ASSIGNED TASK
Search the data below for "turquoise"; list each line that holds it.
Start of GIVEN INFORMATION
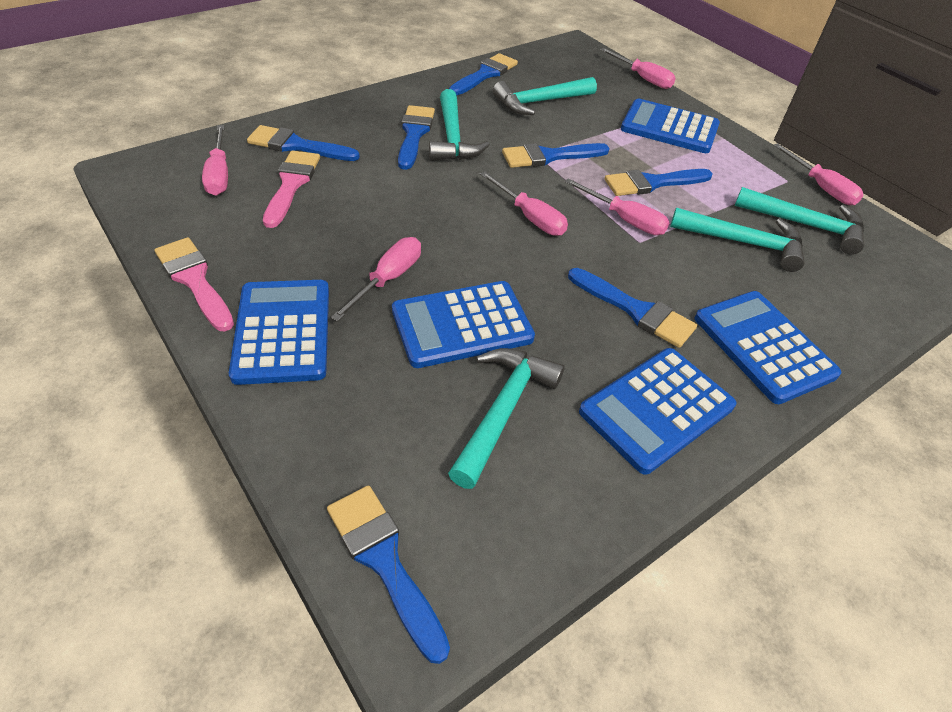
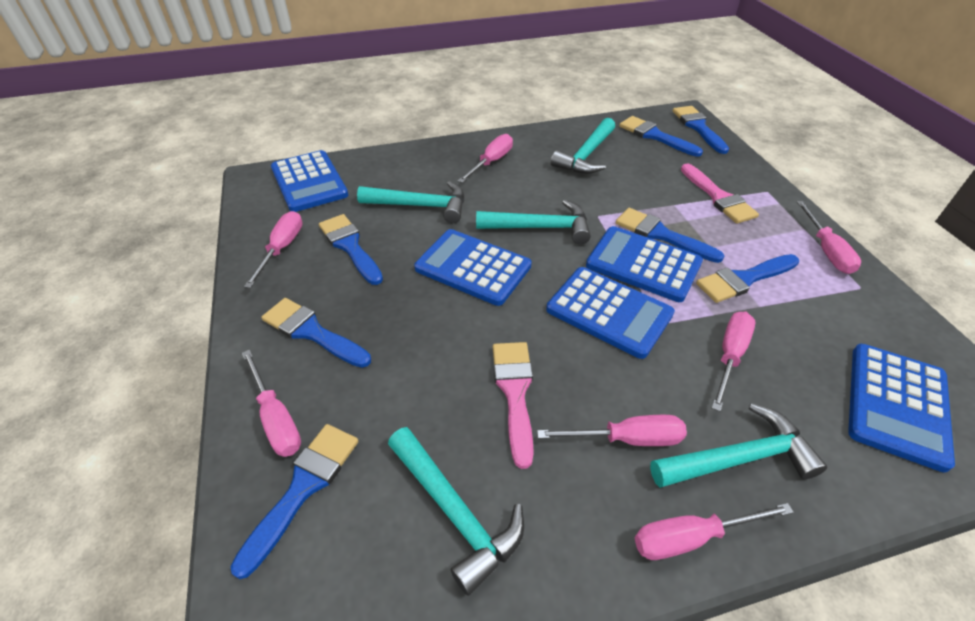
pink screwdriver: 6 -> 7

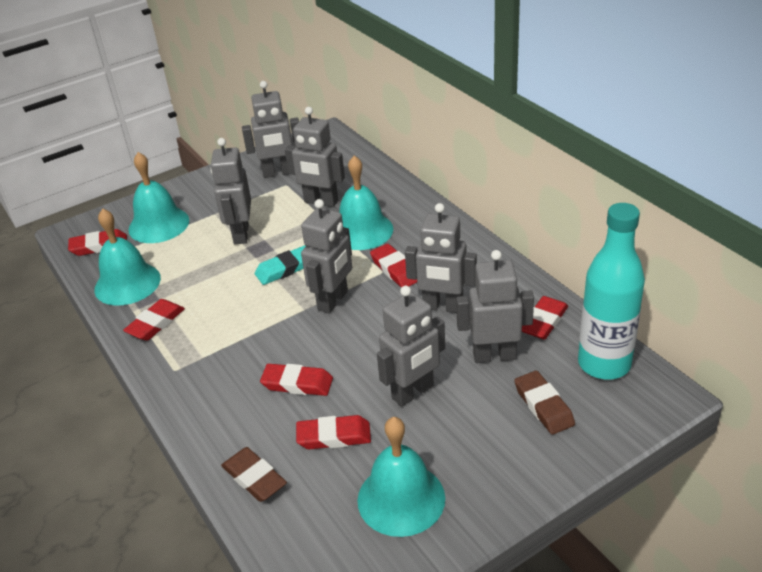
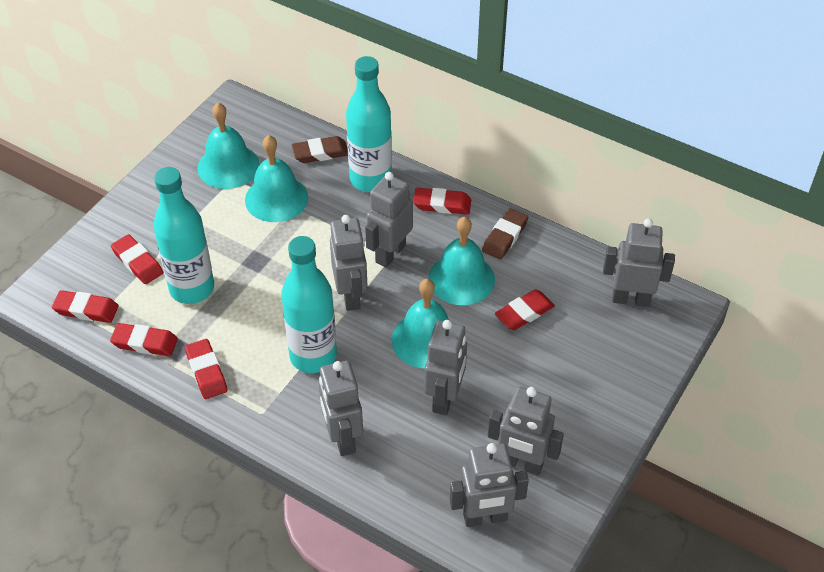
turquoise bottle: 1 -> 3
turquoise eraser: 1 -> 0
End of GIVEN INFORMATION
THE ANSWER
turquoise bottle: 1 -> 3
turquoise eraser: 1 -> 0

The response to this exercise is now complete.